◆ **INSTRUCTIONS TO FOLLOW**: Determine the number of lines in the listing below where the string "none" occurs; answer with the number alone.

◆ **DATA TO PROCESS**:
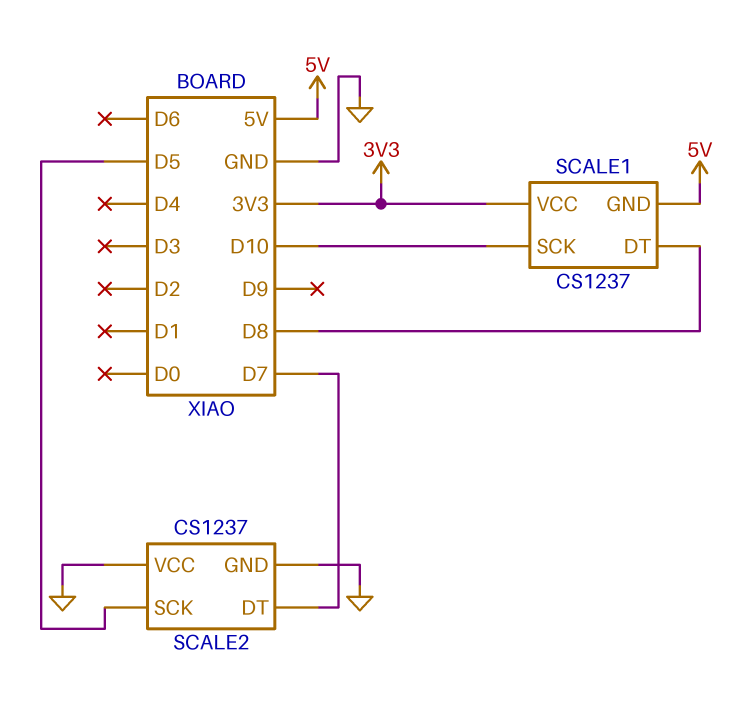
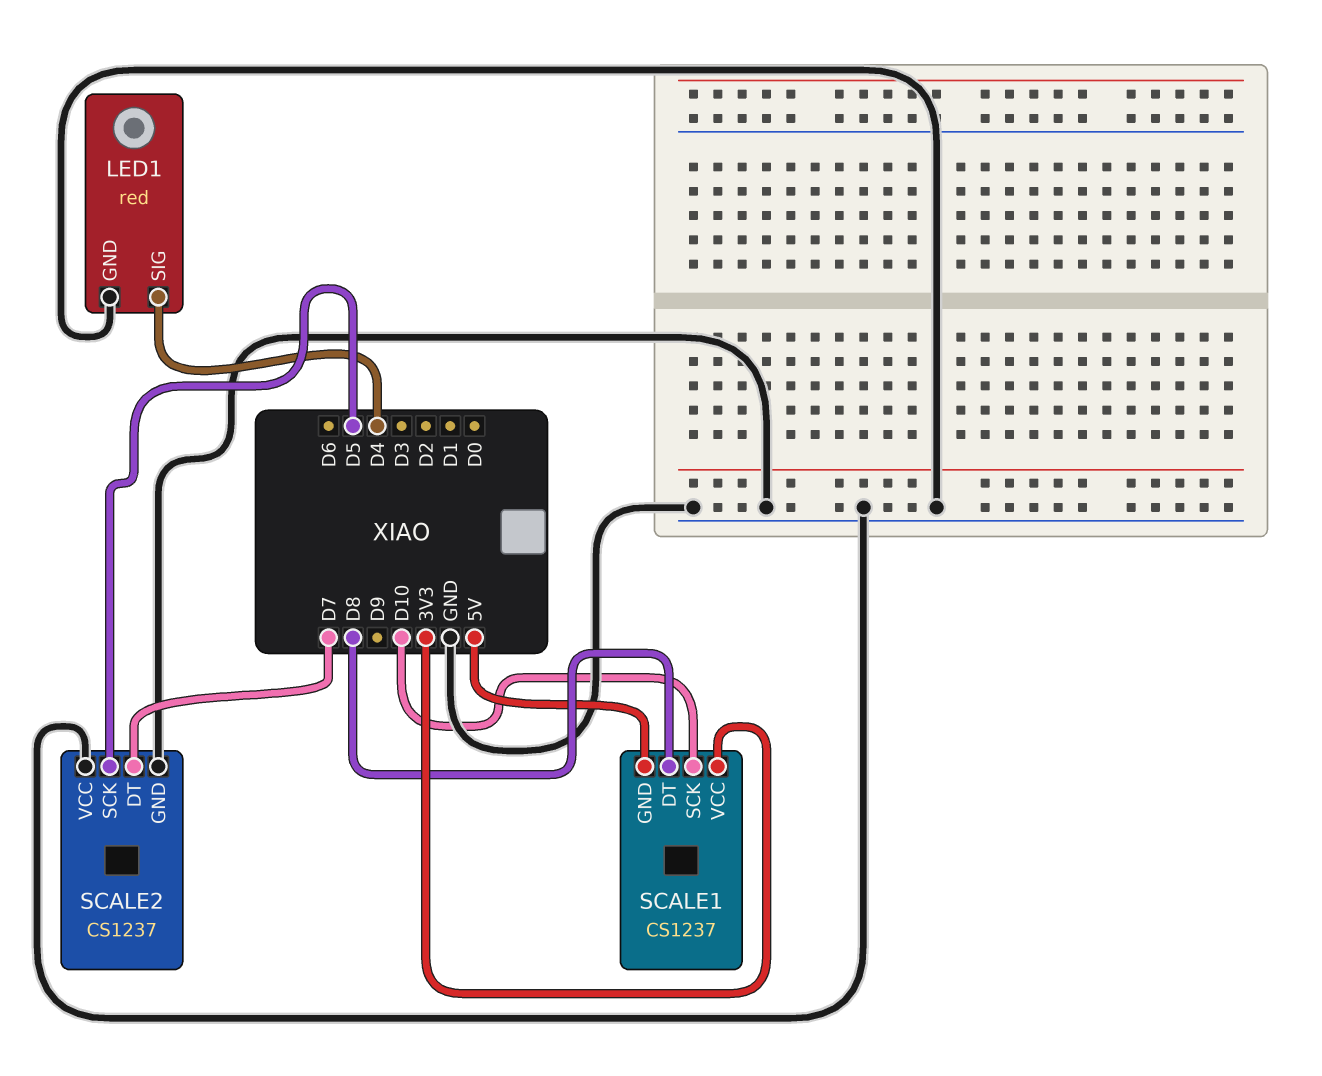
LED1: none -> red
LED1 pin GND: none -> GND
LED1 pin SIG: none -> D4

* * *

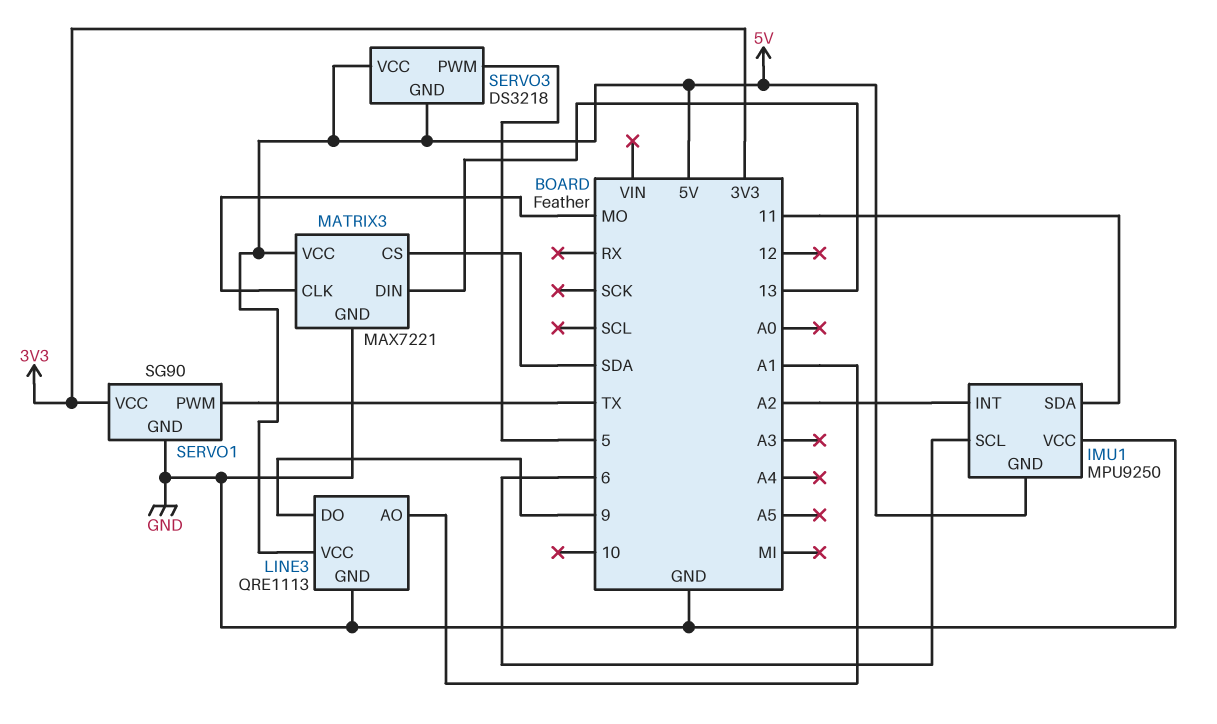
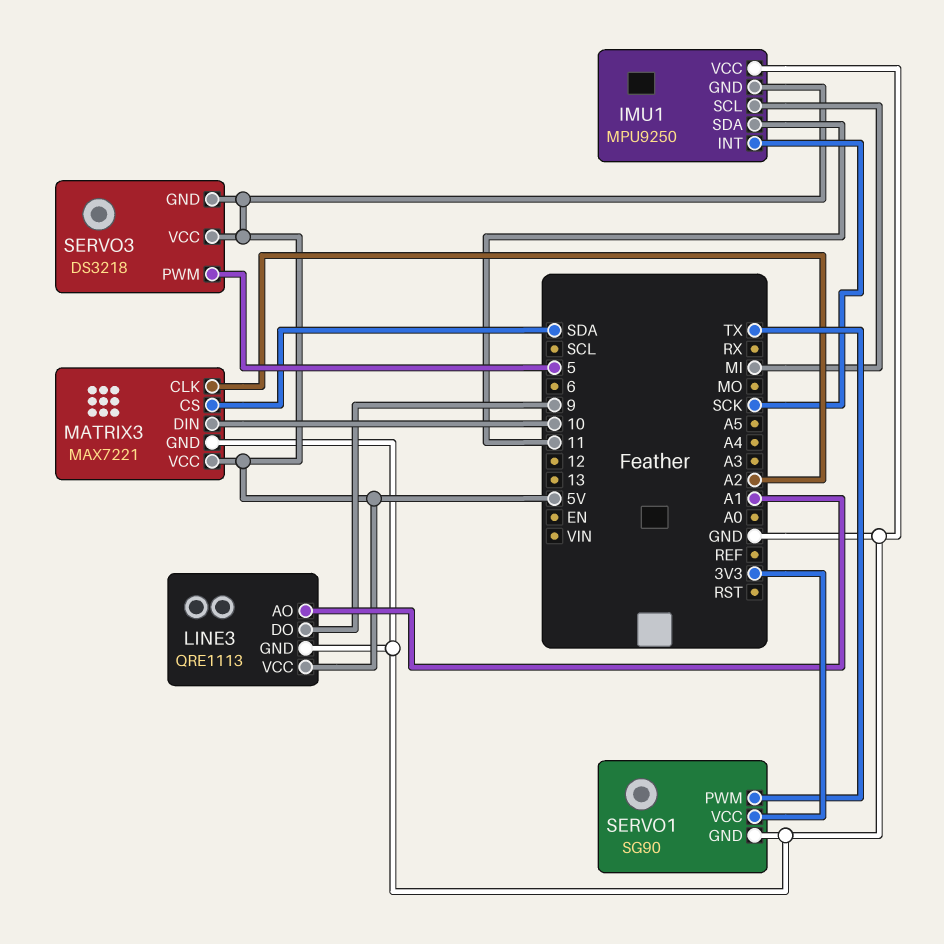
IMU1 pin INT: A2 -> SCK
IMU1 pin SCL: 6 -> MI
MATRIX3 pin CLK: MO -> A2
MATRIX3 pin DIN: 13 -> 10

...

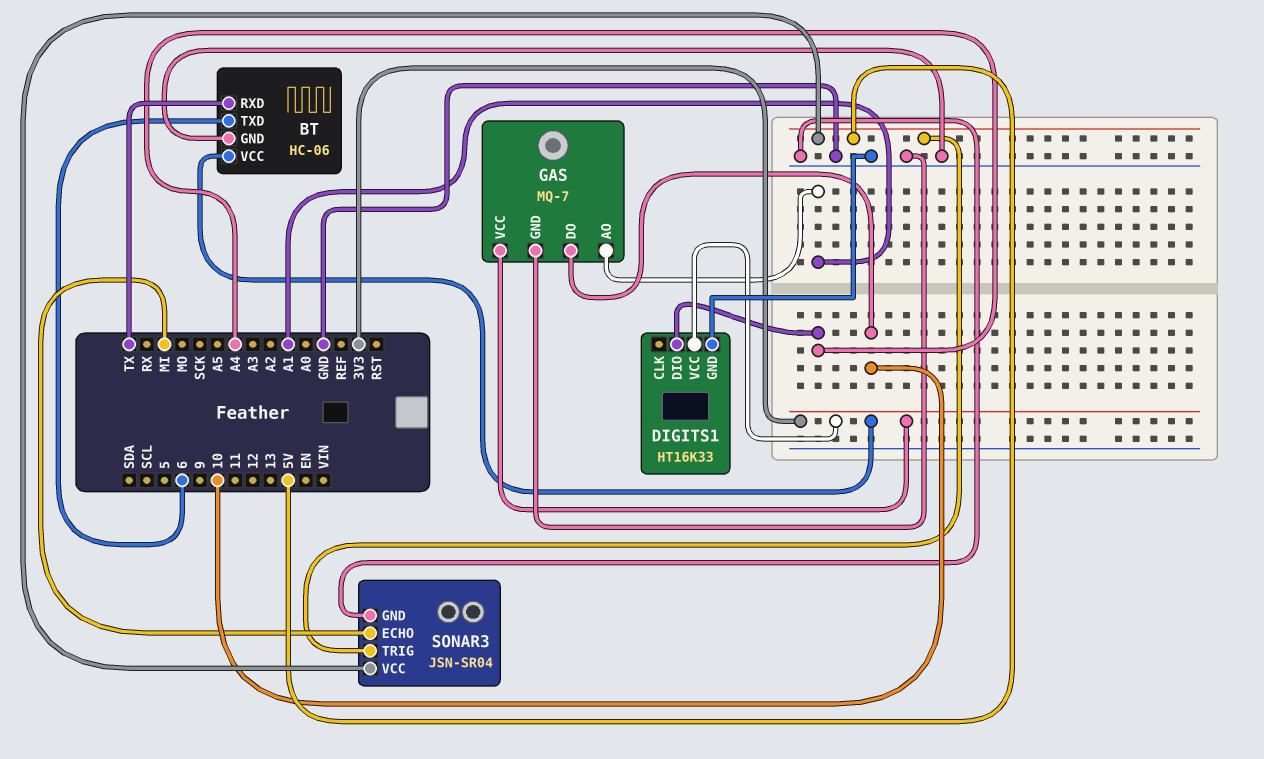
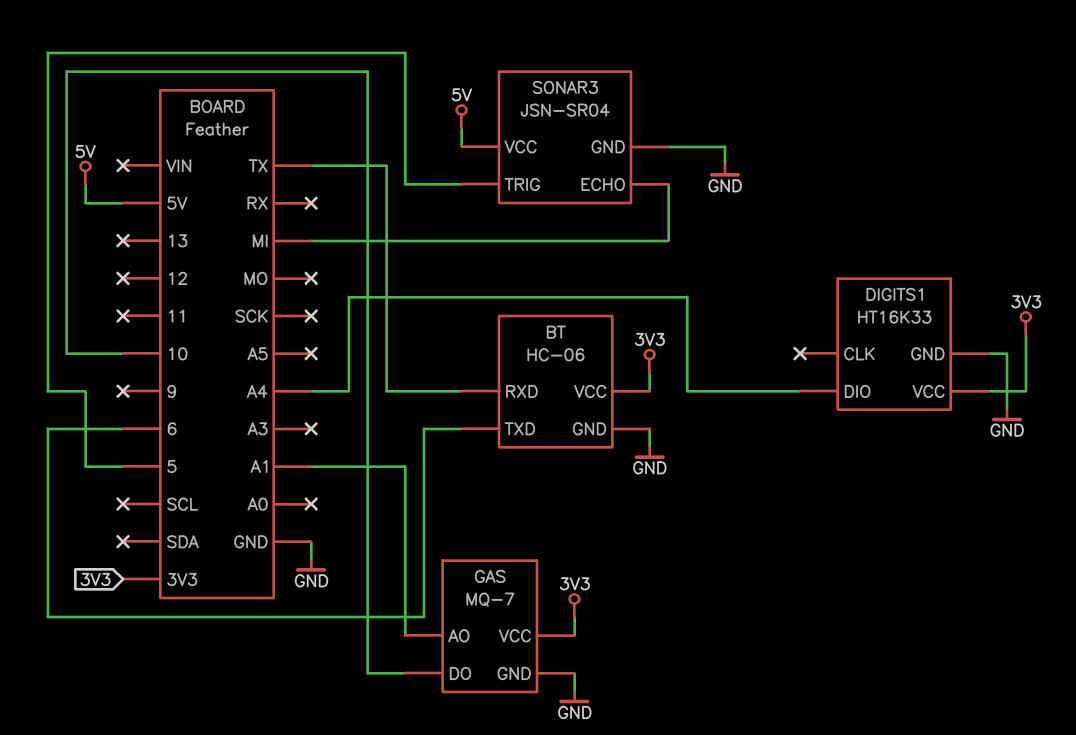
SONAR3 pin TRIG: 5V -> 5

◆ **WRITTEN SOLUTION**: 3